(Supplied entries Opens)

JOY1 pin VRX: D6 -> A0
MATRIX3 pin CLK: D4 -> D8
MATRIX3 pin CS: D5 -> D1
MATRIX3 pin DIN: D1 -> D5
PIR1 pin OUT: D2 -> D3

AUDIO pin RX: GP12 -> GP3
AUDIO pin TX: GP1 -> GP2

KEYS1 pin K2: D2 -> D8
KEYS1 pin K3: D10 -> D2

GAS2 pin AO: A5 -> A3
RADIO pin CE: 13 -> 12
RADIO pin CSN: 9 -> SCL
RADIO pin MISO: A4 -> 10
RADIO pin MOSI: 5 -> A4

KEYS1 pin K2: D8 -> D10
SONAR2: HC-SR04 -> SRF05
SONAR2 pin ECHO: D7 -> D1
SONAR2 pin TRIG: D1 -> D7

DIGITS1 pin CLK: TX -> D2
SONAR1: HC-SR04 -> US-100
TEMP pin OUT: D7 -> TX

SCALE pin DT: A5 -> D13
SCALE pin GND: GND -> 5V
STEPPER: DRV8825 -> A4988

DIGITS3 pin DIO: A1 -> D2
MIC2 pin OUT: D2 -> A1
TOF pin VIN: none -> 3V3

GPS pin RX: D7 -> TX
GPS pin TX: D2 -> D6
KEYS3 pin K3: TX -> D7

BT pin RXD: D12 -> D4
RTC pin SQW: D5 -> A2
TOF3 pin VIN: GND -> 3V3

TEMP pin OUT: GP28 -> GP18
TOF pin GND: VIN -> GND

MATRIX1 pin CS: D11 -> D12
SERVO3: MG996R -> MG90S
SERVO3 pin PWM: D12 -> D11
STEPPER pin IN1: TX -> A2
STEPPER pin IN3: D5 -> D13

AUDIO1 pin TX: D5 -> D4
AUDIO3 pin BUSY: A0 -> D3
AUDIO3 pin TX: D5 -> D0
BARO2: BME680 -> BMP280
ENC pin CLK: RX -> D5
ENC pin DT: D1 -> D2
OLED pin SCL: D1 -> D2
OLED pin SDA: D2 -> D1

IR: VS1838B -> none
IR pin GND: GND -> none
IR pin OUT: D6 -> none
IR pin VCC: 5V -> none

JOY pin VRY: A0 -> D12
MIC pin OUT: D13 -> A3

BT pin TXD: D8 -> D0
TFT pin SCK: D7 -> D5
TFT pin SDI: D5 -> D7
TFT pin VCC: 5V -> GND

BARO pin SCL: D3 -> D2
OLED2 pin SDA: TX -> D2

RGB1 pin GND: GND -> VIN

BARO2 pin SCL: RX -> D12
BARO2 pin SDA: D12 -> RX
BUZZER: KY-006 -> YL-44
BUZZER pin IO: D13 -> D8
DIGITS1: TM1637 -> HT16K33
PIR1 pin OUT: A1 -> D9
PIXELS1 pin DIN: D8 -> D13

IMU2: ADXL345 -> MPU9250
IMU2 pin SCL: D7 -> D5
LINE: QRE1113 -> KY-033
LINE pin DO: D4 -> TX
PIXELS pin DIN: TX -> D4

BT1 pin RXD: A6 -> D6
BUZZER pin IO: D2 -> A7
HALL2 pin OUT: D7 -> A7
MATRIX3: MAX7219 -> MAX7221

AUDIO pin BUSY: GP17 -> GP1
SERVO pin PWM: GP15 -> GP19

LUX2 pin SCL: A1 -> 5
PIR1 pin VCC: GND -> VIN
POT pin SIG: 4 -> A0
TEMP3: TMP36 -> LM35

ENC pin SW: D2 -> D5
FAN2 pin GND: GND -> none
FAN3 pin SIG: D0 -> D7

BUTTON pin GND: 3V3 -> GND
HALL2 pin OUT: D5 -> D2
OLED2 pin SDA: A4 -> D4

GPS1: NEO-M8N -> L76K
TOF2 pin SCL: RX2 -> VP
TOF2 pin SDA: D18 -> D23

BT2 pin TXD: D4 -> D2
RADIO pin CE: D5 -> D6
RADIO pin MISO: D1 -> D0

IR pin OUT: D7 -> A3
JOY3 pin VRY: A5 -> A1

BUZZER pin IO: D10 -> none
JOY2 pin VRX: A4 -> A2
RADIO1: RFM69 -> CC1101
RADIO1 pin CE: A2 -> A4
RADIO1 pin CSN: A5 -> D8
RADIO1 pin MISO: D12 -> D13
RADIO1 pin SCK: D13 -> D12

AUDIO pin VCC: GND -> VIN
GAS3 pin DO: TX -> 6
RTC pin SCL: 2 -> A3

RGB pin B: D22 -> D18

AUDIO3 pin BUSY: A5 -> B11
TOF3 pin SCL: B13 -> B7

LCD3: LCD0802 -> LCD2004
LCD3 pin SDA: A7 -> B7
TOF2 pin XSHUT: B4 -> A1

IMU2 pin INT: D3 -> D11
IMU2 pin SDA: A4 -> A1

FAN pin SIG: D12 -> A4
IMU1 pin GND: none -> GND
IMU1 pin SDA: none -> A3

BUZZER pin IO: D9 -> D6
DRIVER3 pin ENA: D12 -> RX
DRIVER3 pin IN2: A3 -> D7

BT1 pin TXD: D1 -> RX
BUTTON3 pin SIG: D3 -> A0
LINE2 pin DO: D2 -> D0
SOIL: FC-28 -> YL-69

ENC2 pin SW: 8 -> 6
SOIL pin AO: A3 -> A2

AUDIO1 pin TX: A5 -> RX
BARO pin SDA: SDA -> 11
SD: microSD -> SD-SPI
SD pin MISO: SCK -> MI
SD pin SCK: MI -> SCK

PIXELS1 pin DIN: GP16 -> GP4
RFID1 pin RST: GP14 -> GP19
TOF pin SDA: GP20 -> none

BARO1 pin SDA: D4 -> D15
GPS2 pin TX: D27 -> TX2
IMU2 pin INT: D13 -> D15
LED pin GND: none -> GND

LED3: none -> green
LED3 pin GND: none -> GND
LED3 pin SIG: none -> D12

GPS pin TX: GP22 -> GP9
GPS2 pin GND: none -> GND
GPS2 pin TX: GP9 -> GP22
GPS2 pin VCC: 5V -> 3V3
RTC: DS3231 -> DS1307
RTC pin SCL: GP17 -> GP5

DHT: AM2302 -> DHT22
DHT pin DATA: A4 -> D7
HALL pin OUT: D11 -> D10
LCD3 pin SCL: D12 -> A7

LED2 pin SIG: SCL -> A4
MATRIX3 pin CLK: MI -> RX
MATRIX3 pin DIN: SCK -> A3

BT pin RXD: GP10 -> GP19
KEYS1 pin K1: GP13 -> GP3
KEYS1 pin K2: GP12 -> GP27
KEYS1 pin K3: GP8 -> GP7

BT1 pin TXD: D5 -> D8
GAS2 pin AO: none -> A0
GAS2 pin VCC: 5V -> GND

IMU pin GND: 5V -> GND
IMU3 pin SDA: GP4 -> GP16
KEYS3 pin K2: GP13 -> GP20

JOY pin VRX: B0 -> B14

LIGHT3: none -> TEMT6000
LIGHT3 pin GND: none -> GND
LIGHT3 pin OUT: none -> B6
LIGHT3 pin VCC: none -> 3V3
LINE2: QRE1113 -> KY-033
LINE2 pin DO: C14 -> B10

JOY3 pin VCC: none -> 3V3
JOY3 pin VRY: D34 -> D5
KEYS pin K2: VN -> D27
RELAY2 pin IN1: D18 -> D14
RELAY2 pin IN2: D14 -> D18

(Supplied entries Closes)

### Your task
Every entry above should be retyped exactly as shown.

### Exercise solution
JOY1 pin VRX: D6 -> A0
MATRIX3 pin CLK: D4 -> D8
MATRIX3 pin CS: D5 -> D1
MATRIX3 pin DIN: D1 -> D5
PIR1 pin OUT: D2 -> D3

AUDIO pin RX: GP12 -> GP3
AUDIO pin TX: GP1 -> GP2

KEYS1 pin K2: D2 -> D8
KEYS1 pin K3: D10 -> D2

GAS2 pin AO: A5 -> A3
RADIO pin CE: 13 -> 12
RADIO pin CSN: 9 -> SCL
RADIO pin MISO: A4 -> 10
RADIO pin MOSI: 5 -> A4

KEYS1 pin K2: D8 -> D10
SONAR2: HC-SR04 -> SRF05
SONAR2 pin ECHO: D7 -> D1
SONAR2 pin TRIG: D1 -> D7

DIGITS1 pin CLK: TX -> D2
SONAR1: HC-SR04 -> US-100
TEMP pin OUT: D7 -> TX

SCALE pin DT: A5 -> D13
SCALE pin GND: GND -> 5V
STEPPER: DRV8825 -> A4988

DIGITS3 pin DIO: A1 -> D2
MIC2 pin OUT: D2 -> A1
TOF pin VIN: none -> 3V3

GPS pin RX: D7 -> TX
GPS pin TX: D2 -> D6
KEYS3 pin K3: TX -> D7

BT pin RXD: D12 -> D4
RTC pin SQW: D5 -> A2
TOF3 pin VIN: GND -> 3V3

TEMP pin OUT: GP28 -> GP18
TOF pin GND: VIN -> GND

MATRIX1 pin CS: D11 -> D12
SERVO3: MG996R -> MG90S
SERVO3 pin PWM: D12 -> D11
STEPPER pin IN1: TX -> A2
STEPPER pin IN3: D5 -> D13

AUDIO1 pin TX: D5 -> D4
AUDIO3 pin BUSY: A0 -> D3
AUDIO3 pin TX: D5 -> D0
BARO2: BME680 -> BMP280
ENC pin CLK: RX -> D5
ENC pin DT: D1 -> D2
OLED pin SCL: D1 -> D2
OLED pin SDA: D2 -> D1

IR: VS1838B -> none
IR pin GND: GND -> none
IR pin OUT: D6 -> none
IR pin VCC: 5V -> none

JOY pin VRY: A0 -> D12
MIC pin OUT: D13 -> A3

BT pin TXD: D8 -> D0
TFT pin SCK: D7 -> D5
TFT pin SDI: D5 -> D7
TFT pin VCC: 5V -> GND

BARO pin SCL: D3 -> D2
OLED2 pin SDA: TX -> D2

RGB1 pin GND: GND -> VIN

BARO2 pin SCL: RX -> D12
BARO2 pin SDA: D12 -> RX
BUZZER: KY-006 -> YL-44
BUZZER pin IO: D13 -> D8
DIGITS1: TM1637 -> HT16K33
PIR1 pin OUT: A1 -> D9
PIXELS1 pin DIN: D8 -> D13

IMU2: ADXL345 -> MPU9250
IMU2 pin SCL: D7 -> D5
LINE: QRE1113 -> KY-033
LINE pin DO: D4 -> TX
PIXELS pin DIN: TX -> D4

BT1 pin RXD: A6 -> D6
BUZZER pin IO: D2 -> A7
HALL2 pin OUT: D7 -> A7
MATRIX3: MAX7219 -> MAX7221

AUDIO pin BUSY: GP17 -> GP1
SERVO pin PWM: GP15 -> GP19

LUX2 pin SCL: A1 -> 5
PIR1 pin VCC: GND -> VIN
POT pin SIG: 4 -> A0
TEMP3: TMP36 -> LM35

ENC pin SW: D2 -> D5
FAN2 pin GND: GND -> none
FAN3 pin SIG: D0 -> D7

BUTTON pin GND: 3V3 -> GND
HALL2 pin OUT: D5 -> D2
OLED2 pin SDA: A4 -> D4

GPS1: NEO-M8N -> L76K
TOF2 pin SCL: RX2 -> VP
TOF2 pin SDA: D18 -> D23

BT2 pin TXD: D4 -> D2
RADIO pin CE: D5 -> D6
RADIO pin MISO: D1 -> D0

IR pin OUT: D7 -> A3
JOY3 pin VRY: A5 -> A1

BUZZER pin IO: D10 -> none
JOY2 pin VRX: A4 -> A2
RADIO1: RFM69 -> CC1101
RADIO1 pin CE: A2 -> A4
RADIO1 pin CSN: A5 -> D8
RADIO1 pin MISO: D12 -> D13
RADIO1 pin SCK: D13 -> D12

AUDIO pin VCC: GND -> VIN
GAS3 pin DO: TX -> 6
RTC pin SCL: 2 -> A3

RGB pin B: D22 -> D18

AUDIO3 pin BUSY: A5 -> B11
TOF3 pin SCL: B13 -> B7

LCD3: LCD0802 -> LCD2004
LCD3 pin SDA: A7 -> B7
TOF2 pin XSHUT: B4 -> A1

IMU2 pin INT: D3 -> D11
IMU2 pin SDA: A4 -> A1

FAN pin SIG: D12 -> A4
IMU1 pin GND: none -> GND
IMU1 pin SDA: none -> A3

BUZZER pin IO: D9 -> D6
DRIVER3 pin ENA: D12 -> RX
DRIVER3 pin IN2: A3 -> D7

BT1 pin TXD: D1 -> RX
BUTTON3 pin SIG: D3 -> A0
LINE2 pin DO: D2 -> D0
SOIL: FC-28 -> YL-69

ENC2 pin SW: 8 -> 6
SOIL pin AO: A3 -> A2

AUDIO1 pin TX: A5 -> RX
BARO pin SDA: SDA -> 11
SD: microSD -> SD-SPI
SD pin MISO: SCK -> MI
SD pin SCK: MI -> SCK

PIXELS1 pin DIN: GP16 -> GP4
RFID1 pin RST: GP14 -> GP19
TOF pin SDA: GP20 -> none

BARO1 pin SDA: D4 -> D15
GPS2 pin TX: D27 -> TX2
IMU2 pin INT: D13 -> D15
LED pin GND: none -> GND

LED3: none -> green
LED3 pin GND: none -> GND
LED3 pin SIG: none -> D12

GPS pin TX: GP22 -> GP9
GPS2 pin GND: none -> GND
GPS2 pin TX: GP9 -> GP22
GPS2 pin VCC: 5V -> 3V3
RTC: DS3231 -> DS1307
RTC pin SCL: GP17 -> GP5

DHT: AM2302 -> DHT22
DHT pin DATA: A4 -> D7
HALL pin OUT: D11 -> D10
LCD3 pin SCL: D12 -> A7

LED2 pin SIG: SCL -> A4
MATRIX3 pin CLK: MI -> RX
MATRIX3 pin DIN: SCK -> A3

BT pin RXD: GP10 -> GP19
KEYS1 pin K1: GP13 -> GP3
KEYS1 pin K2: GP12 -> GP27
KEYS1 pin K3: GP8 -> GP7

BT1 pin TXD: D5 -> D8
GAS2 pin AO: none -> A0
GAS2 pin VCC: 5V -> GND

IMU pin GND: 5V -> GND
IMU3 pin SDA: GP4 -> GP16
KEYS3 pin K2: GP13 -> GP20

JOY pin VRX: B0 -> B14

LIGHT3: none -> TEMT6000
LIGHT3 pin GND: none -> GND
LIGHT3 pin OUT: none -> B6
LIGHT3 pin VCC: none -> 3V3
LINE2: QRE1113 -> KY-033
LINE2 pin DO: C14 -> B10

JOY3 pin VCC: none -> 3V3
JOY3 pin VRY: D34 -> D5
KEYS pin K2: VN -> D27
RELAY2 pin IN1: D18 -> D14
RELAY2 pin IN2: D14 -> D18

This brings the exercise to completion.